(Data to examine begins)
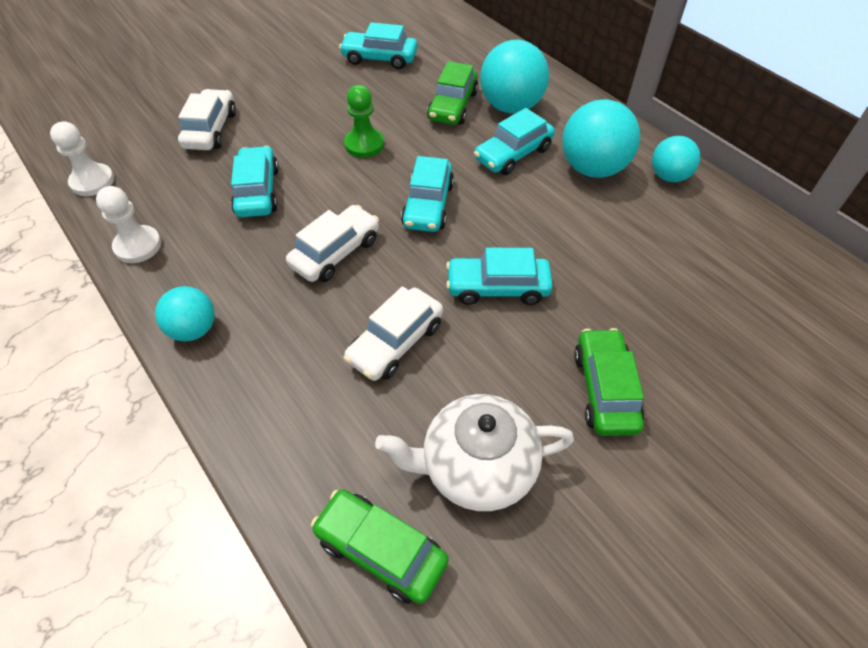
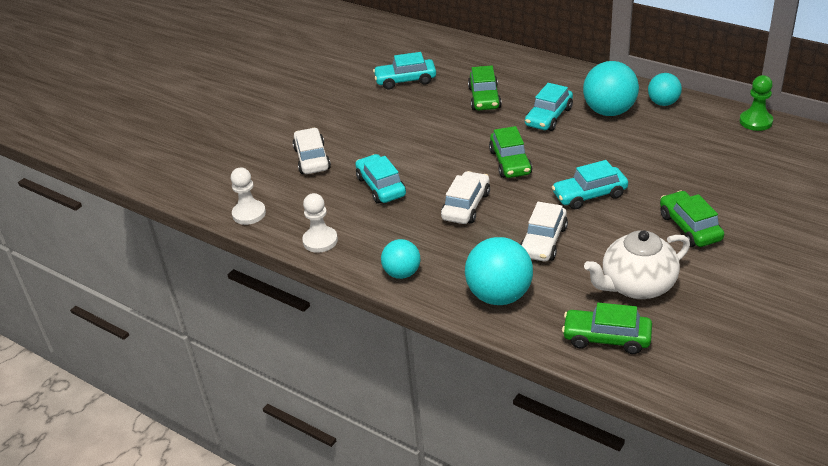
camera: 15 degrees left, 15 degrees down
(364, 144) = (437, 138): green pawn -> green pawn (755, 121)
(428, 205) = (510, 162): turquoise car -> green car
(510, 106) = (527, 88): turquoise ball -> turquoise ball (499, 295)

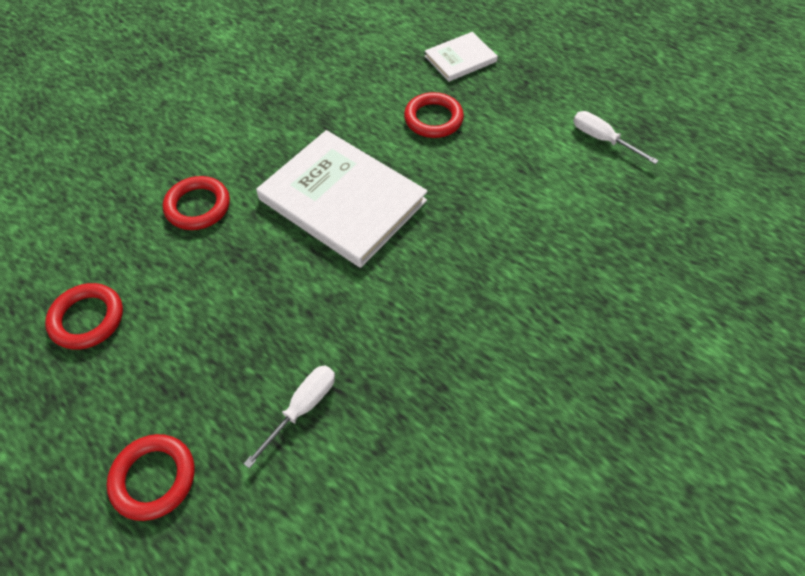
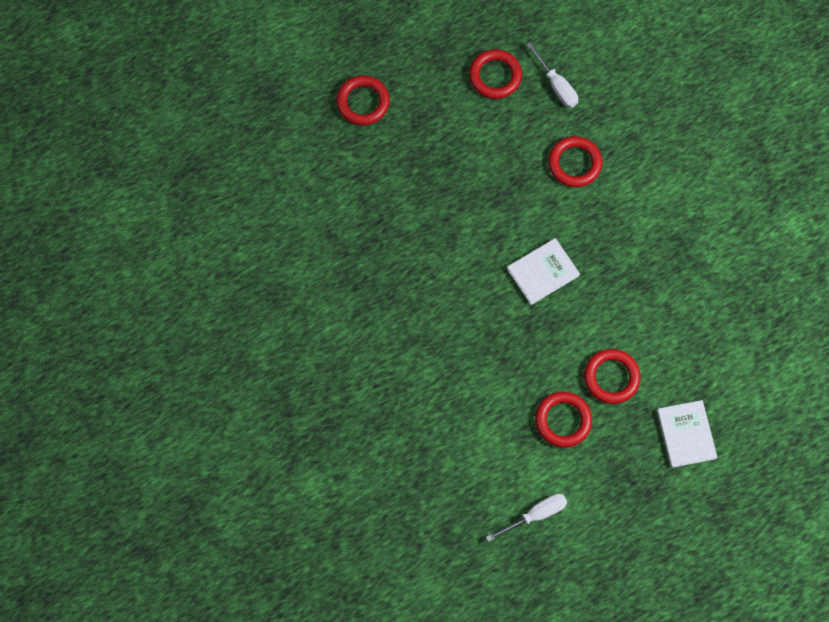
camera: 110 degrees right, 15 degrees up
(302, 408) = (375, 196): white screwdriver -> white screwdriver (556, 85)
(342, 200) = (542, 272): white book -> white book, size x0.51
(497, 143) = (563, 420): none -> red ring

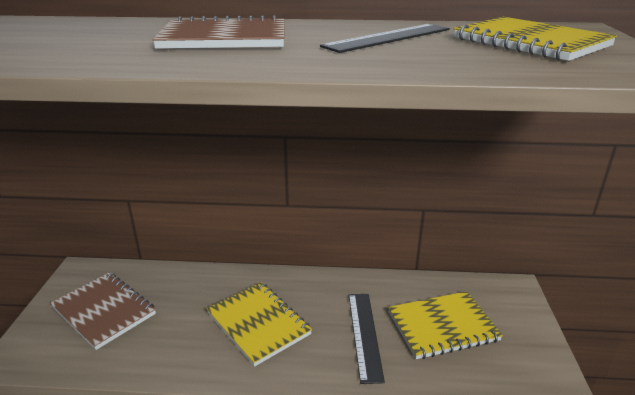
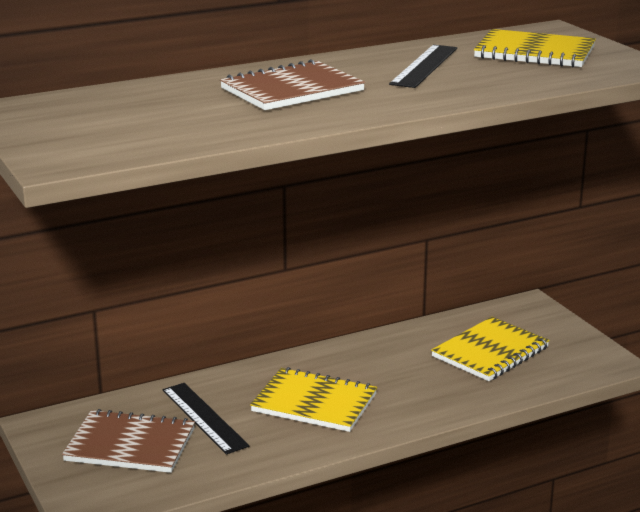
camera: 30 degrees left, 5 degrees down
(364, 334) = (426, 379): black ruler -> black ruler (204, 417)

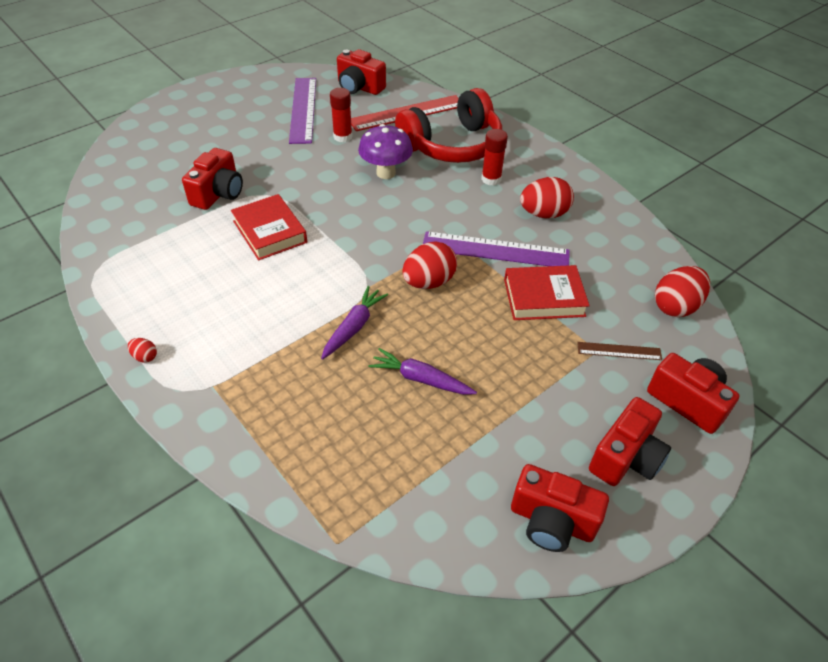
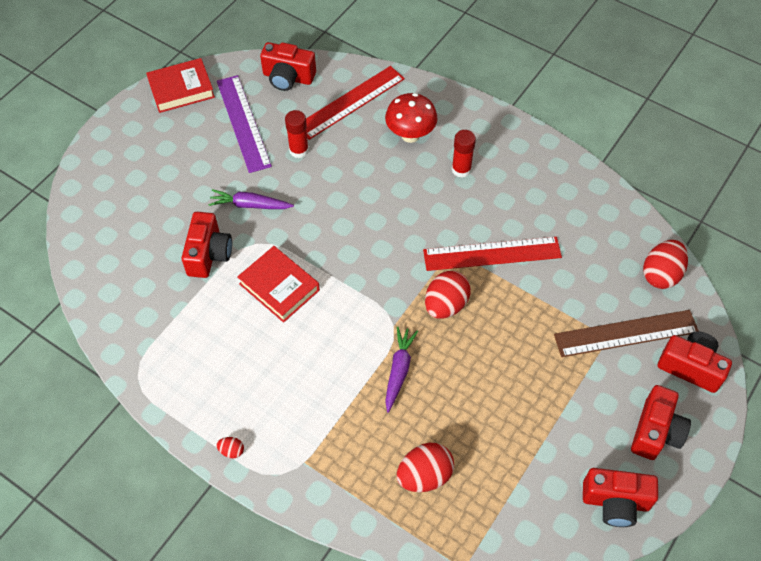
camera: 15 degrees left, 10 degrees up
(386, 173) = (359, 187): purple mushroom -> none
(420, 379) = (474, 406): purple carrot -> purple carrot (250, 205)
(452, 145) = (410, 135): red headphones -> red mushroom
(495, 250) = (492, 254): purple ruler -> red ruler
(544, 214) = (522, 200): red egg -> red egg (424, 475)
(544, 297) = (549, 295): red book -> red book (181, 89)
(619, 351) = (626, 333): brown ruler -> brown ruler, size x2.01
(Data to examine ends)
In the entries above, find each line that includes the string "down" and copy it.

camera: 15 degrees left, 15 degrees down
camera: 30 degrees left, 5 degrees down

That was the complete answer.